= Extracted information =
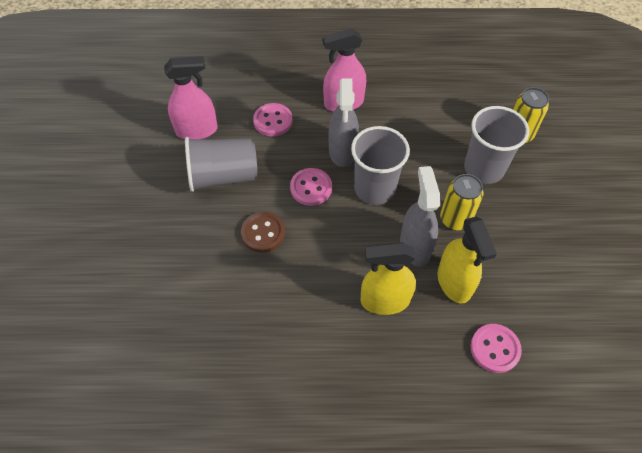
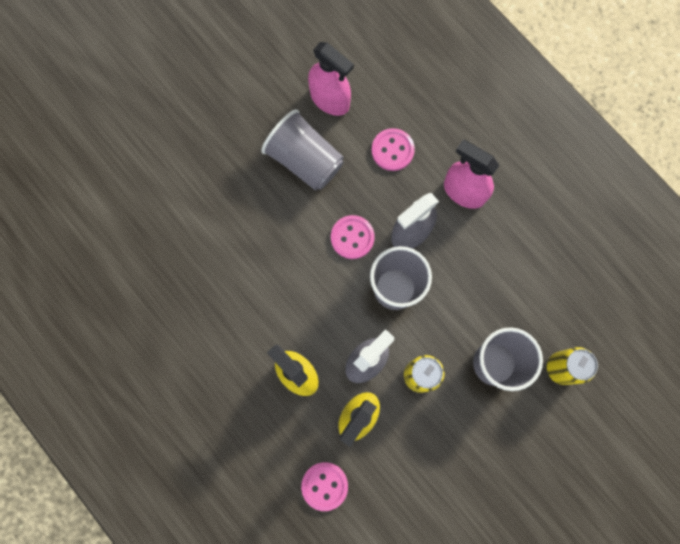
camera: 50 degrees right, 20 degrees up
(263, 233) = (280, 236): brown button -> none

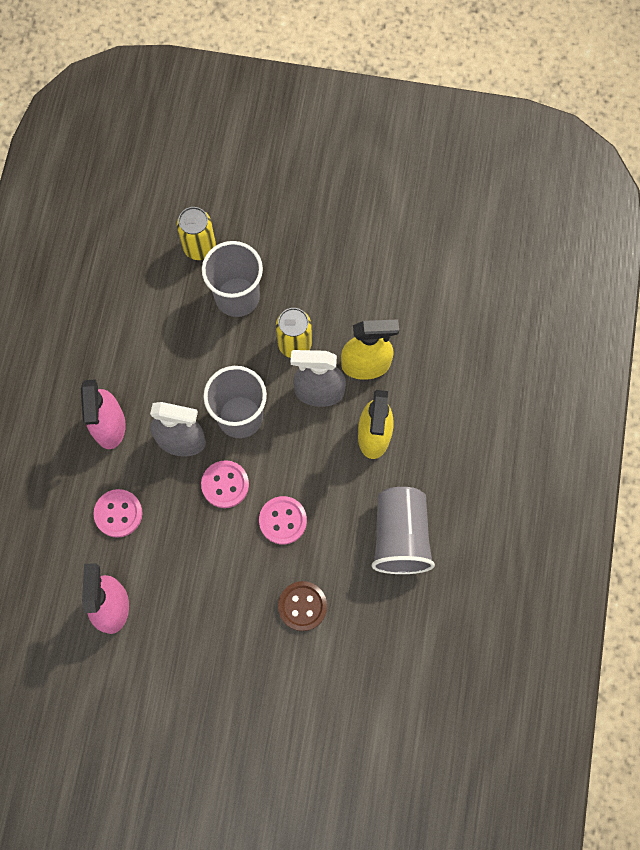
camera: 130 degrees left, 5 degrees down
(221, 221) = (302, 606): none -> brown button
(305, 160) = (188, 581): grey cup -> grey cup (400, 536)
(324, 486) = (438, 348): pink button -> pink button (283, 520)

= Work instructions =
All lines from the one with "(305, 160) = (188, 581): grey" through the end of the material above are to be printed exactly, and only those.

= Written response =
(305, 160) = (188, 581): grey cup -> grey cup (400, 536)
(324, 486) = (438, 348): pink button -> pink button (283, 520)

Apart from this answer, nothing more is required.